# Your goal
Reproduce, without any change, the span of lines from the opening of the records below to the line containing "purple brick O9:P12", inclusive.

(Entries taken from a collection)
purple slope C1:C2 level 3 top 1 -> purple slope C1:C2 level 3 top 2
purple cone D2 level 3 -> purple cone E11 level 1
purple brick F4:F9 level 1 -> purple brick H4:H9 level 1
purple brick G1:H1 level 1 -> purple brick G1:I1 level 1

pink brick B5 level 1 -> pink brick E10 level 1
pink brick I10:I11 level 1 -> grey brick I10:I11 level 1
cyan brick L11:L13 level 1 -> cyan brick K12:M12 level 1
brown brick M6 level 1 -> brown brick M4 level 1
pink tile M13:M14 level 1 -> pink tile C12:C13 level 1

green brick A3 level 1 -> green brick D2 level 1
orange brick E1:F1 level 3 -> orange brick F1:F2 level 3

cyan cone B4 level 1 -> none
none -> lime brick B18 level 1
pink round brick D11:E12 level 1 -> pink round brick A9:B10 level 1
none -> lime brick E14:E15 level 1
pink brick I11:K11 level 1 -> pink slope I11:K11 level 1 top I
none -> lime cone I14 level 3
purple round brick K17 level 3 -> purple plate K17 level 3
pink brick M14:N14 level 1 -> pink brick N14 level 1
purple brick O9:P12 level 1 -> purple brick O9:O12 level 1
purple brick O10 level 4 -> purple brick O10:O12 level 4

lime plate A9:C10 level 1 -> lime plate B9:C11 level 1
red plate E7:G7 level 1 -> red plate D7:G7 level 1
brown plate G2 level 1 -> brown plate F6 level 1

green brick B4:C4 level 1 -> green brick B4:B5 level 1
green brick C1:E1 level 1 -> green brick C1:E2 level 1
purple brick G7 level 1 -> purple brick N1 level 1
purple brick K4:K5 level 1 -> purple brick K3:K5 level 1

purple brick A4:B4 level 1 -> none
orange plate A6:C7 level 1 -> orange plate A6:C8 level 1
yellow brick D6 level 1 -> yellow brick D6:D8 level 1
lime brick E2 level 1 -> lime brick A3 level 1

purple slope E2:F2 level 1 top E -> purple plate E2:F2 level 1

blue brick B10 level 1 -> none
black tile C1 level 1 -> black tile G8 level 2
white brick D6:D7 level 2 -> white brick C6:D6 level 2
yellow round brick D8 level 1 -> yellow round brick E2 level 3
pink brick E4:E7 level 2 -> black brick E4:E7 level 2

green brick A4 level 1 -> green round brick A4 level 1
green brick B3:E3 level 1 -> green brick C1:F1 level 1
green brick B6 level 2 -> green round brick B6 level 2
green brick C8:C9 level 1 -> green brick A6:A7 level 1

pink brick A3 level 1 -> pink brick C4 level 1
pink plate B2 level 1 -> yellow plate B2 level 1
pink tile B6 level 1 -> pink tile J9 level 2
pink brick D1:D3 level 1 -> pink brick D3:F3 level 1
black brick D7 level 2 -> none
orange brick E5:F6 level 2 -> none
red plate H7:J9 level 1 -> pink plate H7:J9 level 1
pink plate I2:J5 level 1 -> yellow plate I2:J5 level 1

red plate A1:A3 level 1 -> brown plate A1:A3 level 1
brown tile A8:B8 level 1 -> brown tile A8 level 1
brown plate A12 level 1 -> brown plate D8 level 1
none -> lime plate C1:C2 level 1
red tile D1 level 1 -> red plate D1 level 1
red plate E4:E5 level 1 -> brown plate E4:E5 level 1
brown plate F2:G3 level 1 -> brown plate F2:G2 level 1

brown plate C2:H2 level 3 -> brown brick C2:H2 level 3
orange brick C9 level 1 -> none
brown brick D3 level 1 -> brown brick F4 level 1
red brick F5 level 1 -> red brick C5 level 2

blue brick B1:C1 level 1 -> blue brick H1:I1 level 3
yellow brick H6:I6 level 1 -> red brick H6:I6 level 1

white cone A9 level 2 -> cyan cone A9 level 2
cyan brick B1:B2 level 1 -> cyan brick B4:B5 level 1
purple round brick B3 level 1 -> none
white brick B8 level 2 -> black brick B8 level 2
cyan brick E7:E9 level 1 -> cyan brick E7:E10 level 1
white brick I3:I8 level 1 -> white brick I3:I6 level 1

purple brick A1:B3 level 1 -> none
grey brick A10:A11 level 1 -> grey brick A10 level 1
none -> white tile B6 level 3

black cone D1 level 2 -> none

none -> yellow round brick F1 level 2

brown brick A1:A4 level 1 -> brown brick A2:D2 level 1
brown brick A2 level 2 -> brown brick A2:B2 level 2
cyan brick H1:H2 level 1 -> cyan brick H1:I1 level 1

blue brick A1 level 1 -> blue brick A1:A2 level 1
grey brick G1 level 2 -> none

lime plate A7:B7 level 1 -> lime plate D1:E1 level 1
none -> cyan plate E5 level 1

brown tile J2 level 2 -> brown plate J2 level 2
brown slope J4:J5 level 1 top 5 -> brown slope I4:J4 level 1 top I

# Exercise result
purple slope C1:C2 level 3 top 1 -> purple slope C1:C2 level 3 top 2
purple cone D2 level 3 -> purple cone E11 level 1
purple brick F4:F9 level 1 -> purple brick H4:H9 level 1
purple brick G1:H1 level 1 -> purple brick G1:I1 level 1

pink brick B5 level 1 -> pink brick E10 level 1
pink brick I10:I11 level 1 -> grey brick I10:I11 level 1
cyan brick L11:L13 level 1 -> cyan brick K12:M12 level 1
brown brick M6 level 1 -> brown brick M4 level 1
pink tile M13:M14 level 1 -> pink tile C12:C13 level 1

green brick A3 level 1 -> green brick D2 level 1
orange brick E1:F1 level 3 -> orange brick F1:F2 level 3

cyan cone B4 level 1 -> none
none -> lime brick B18 level 1
pink round brick D11:E12 level 1 -> pink round brick A9:B10 level 1
none -> lime brick E14:E15 level 1
pink brick I11:K11 level 1 -> pink slope I11:K11 level 1 top I
none -> lime cone I14 level 3
purple round brick K17 level 3 -> purple plate K17 level 3
pink brick M14:N14 level 1 -> pink brick N14 level 1
purple brick O9:P12 level 1 -> purple brick O9:O12 level 1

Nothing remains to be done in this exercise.